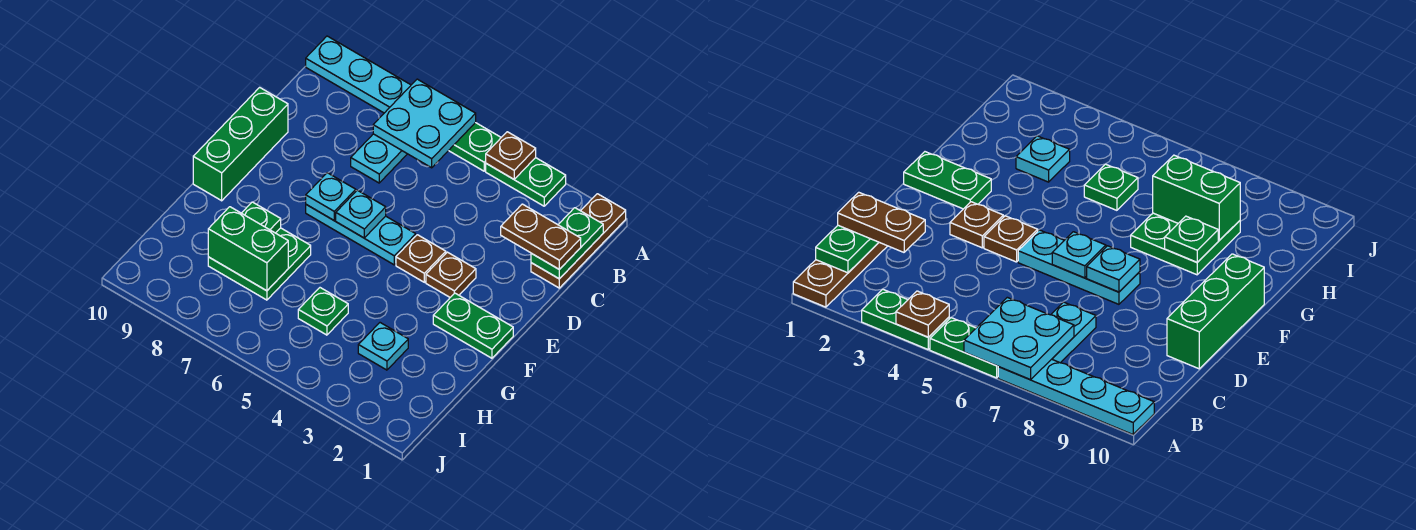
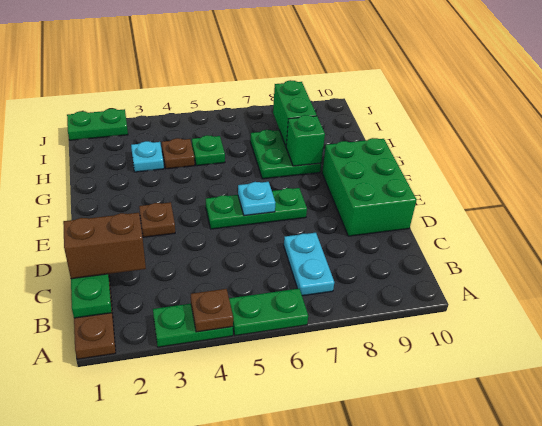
cyan plate A6:B7 level 2 -> none
cyan plate A7:A10 level 1 -> none
brown plate C1:C2 level 3 -> brown brick C1:C2 level 3
green brick D10:F10 level 1 -> green brick D9:F10 level 1
brown plate E4 level 1 -> brown plate H4 level 1
cyan plate E5:E7 level 1 -> green plate E5:E7 level 1
cyan plate E7 level 2 -> none
green plate F1:F2 level 1 -> green plate J1:J2 level 1
green plate G8 level 2 -> green brick G8 level 2
green brick H7:H8 level 2 -> green brick H8:I8 level 2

• GOAL OF THE EXERCISE
Keep every word of the data as it is when you write it out, but drop the pictures.

• ANSWER FOR THIS EXERCISE
cyan plate A6:B7 level 2 -> none
cyan plate A7:A10 level 1 -> none
brown plate C1:C2 level 3 -> brown brick C1:C2 level 3
green brick D10:F10 level 1 -> green brick D9:F10 level 1
brown plate E4 level 1 -> brown plate H4 level 1
cyan plate E5:E7 level 1 -> green plate E5:E7 level 1
cyan plate E7 level 2 -> none
green plate F1:F2 level 1 -> green plate J1:J2 level 1
green plate G8 level 2 -> green brick G8 level 2
green brick H7:H8 level 2 -> green brick H8:I8 level 2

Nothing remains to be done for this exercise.